_WHAT IS EXPECTED:_ The answer should contain only the lines running from the line with "yellow cylinder [441,156,489,225]" to the end of the material, reproduced verbatim.

═══ DATA

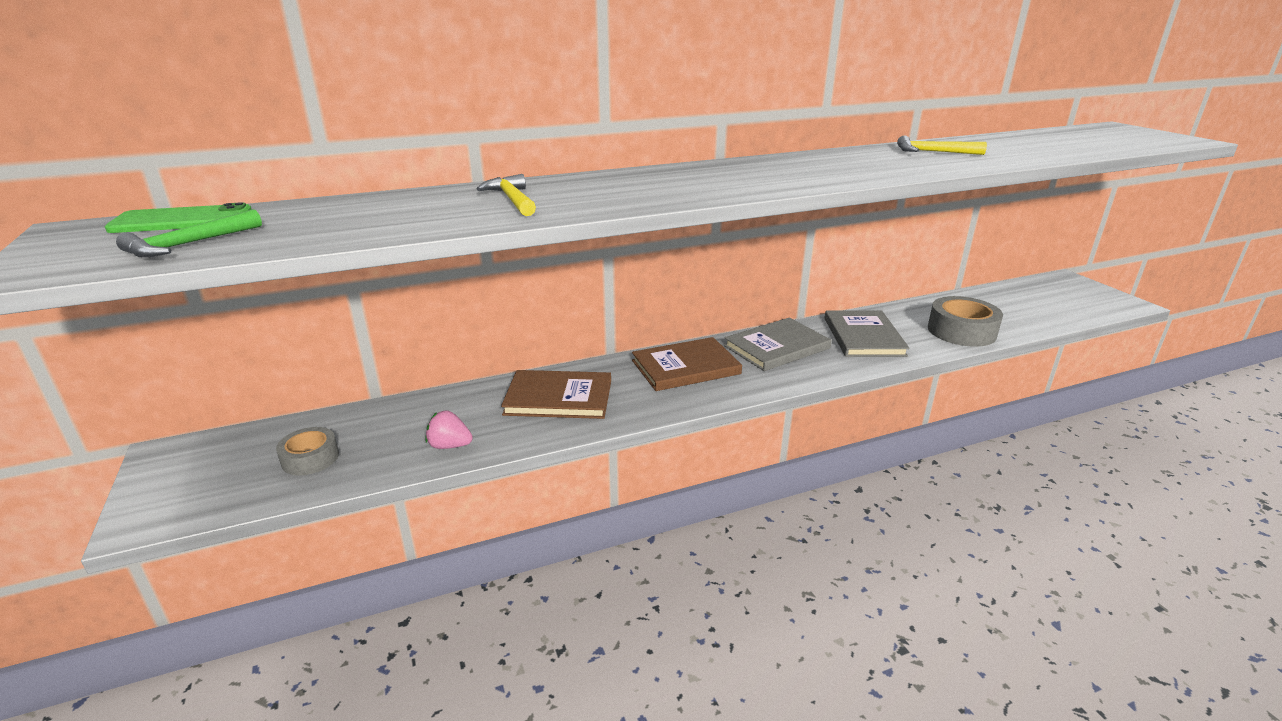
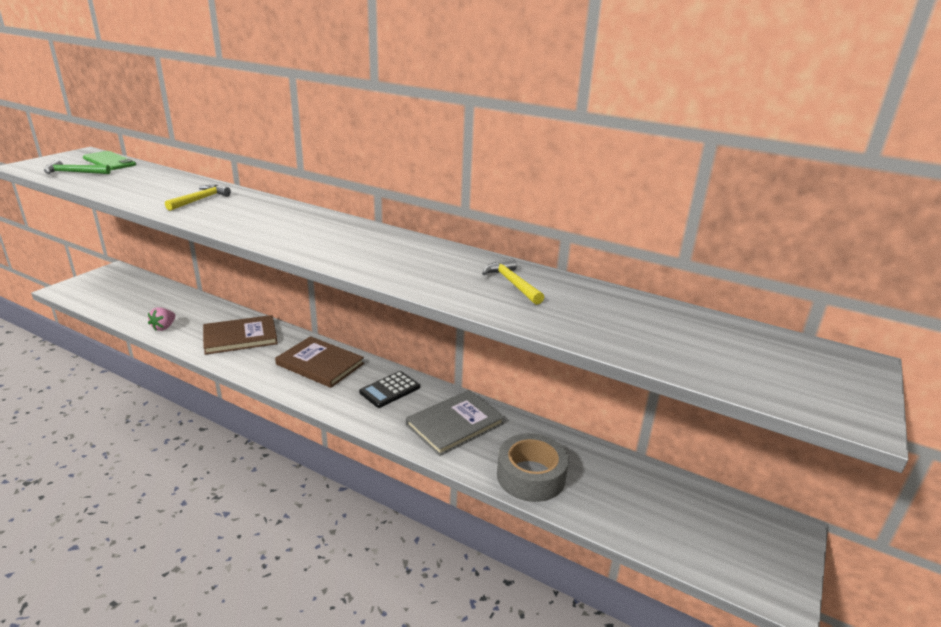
camera: 50 degrees right, 0 degrees up
grey tape [276,427,339,475] -> none
pink strawberry [425,410,473,449] -> pink strawberry turned 135 degrees counterclockwise [148,307,175,331]
brown book [501,370,611,419] -> brown book turned 75 degrees counterclockwise [203,315,278,355]
grey book [724,318,832,371] -> black calculator [359,371,420,408]

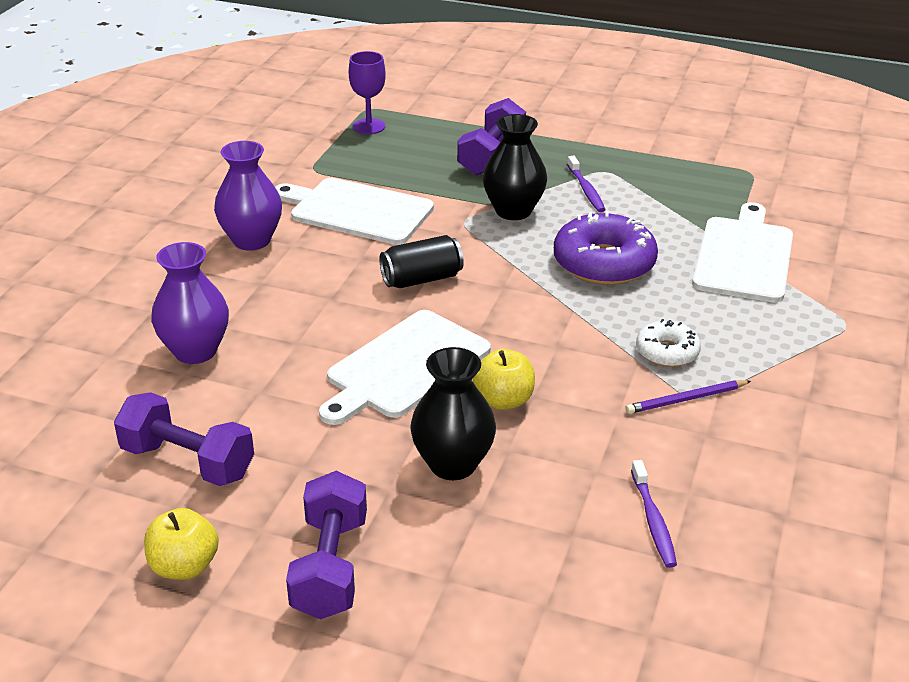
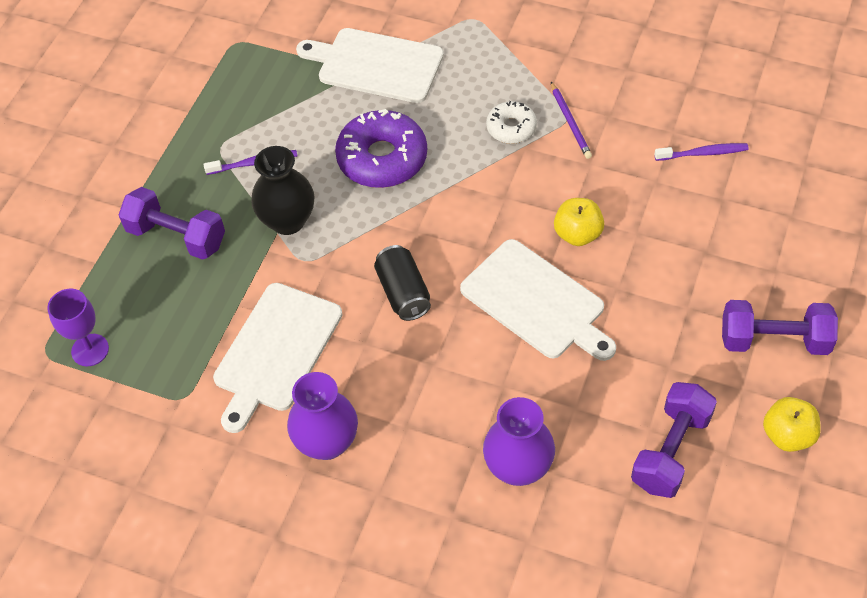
camera: 85 degrees left, 20 degrees up
black vase [410,347,496,480] -> none

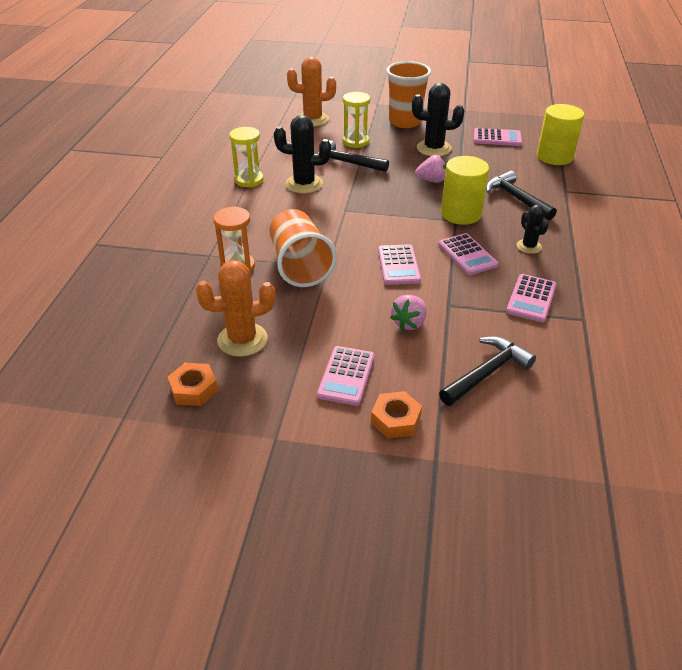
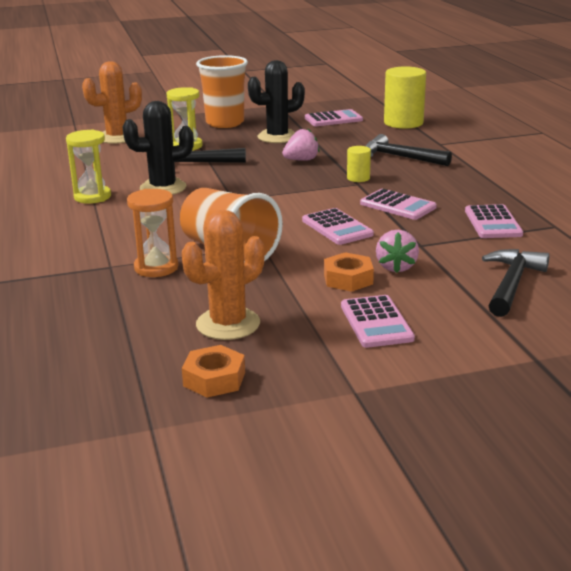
camera: 25 degrees left, 15 degrees down
orange nut [371,391,422,439] -> orange nut moved to [324,252,374,292]
yellow cylinder [441,156,489,225] -> yellow cylinder [347,146,371,182], size x0.50
black cactus [517,205,549,254] -> none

══════

_SOLUTION TO THIS EXERCISE:_
yellow cylinder [441,156,489,225] -> yellow cylinder [347,146,371,182], size x0.50
black cactus [517,205,549,254] -> none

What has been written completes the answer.